Lines below containing the word "camera" should be copied out.

───── DATA EXCERPTS

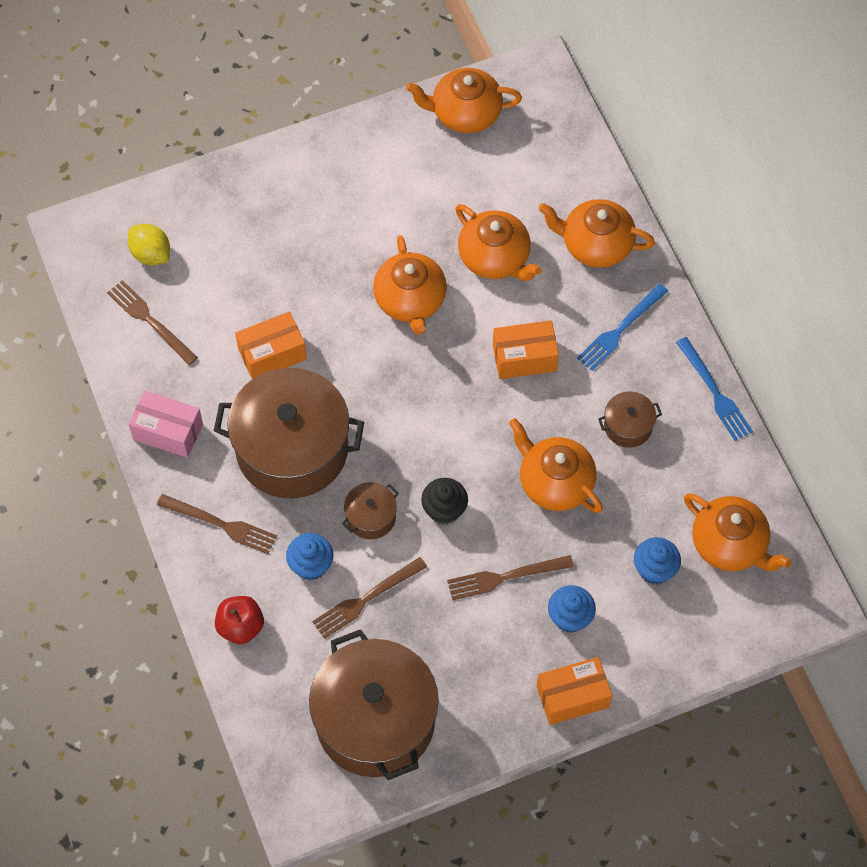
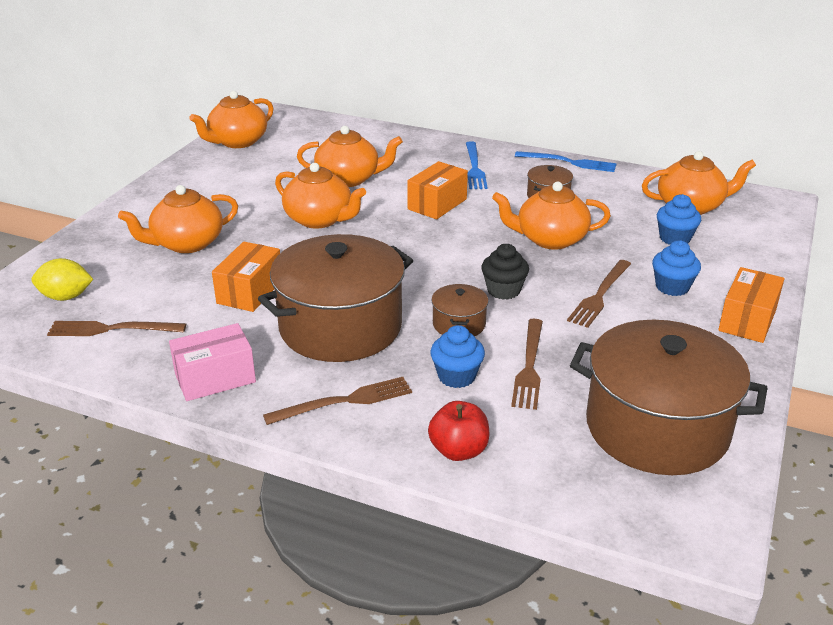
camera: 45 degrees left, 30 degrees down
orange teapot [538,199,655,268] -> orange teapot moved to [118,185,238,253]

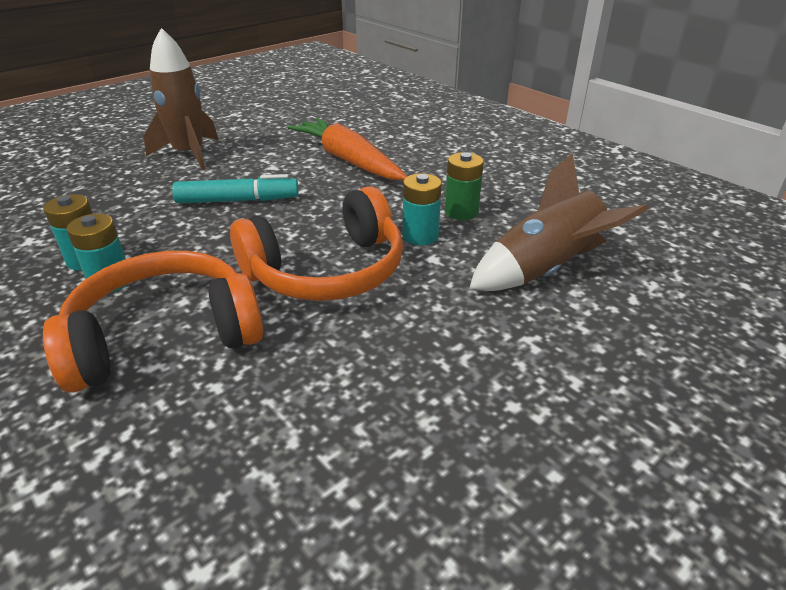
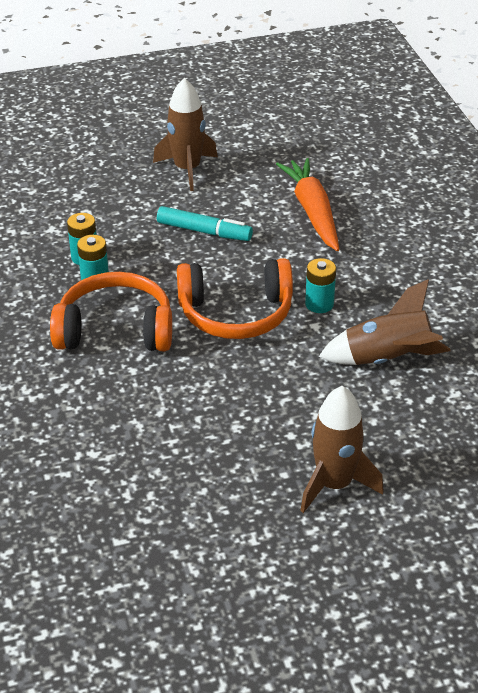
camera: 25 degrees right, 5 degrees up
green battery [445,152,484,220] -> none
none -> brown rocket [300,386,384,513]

──────────

RESPONSE TO THIS EXERCISE:
camera: 45 degrees left, 30 degrees down
camera: 25 degrees right, 5 degrees up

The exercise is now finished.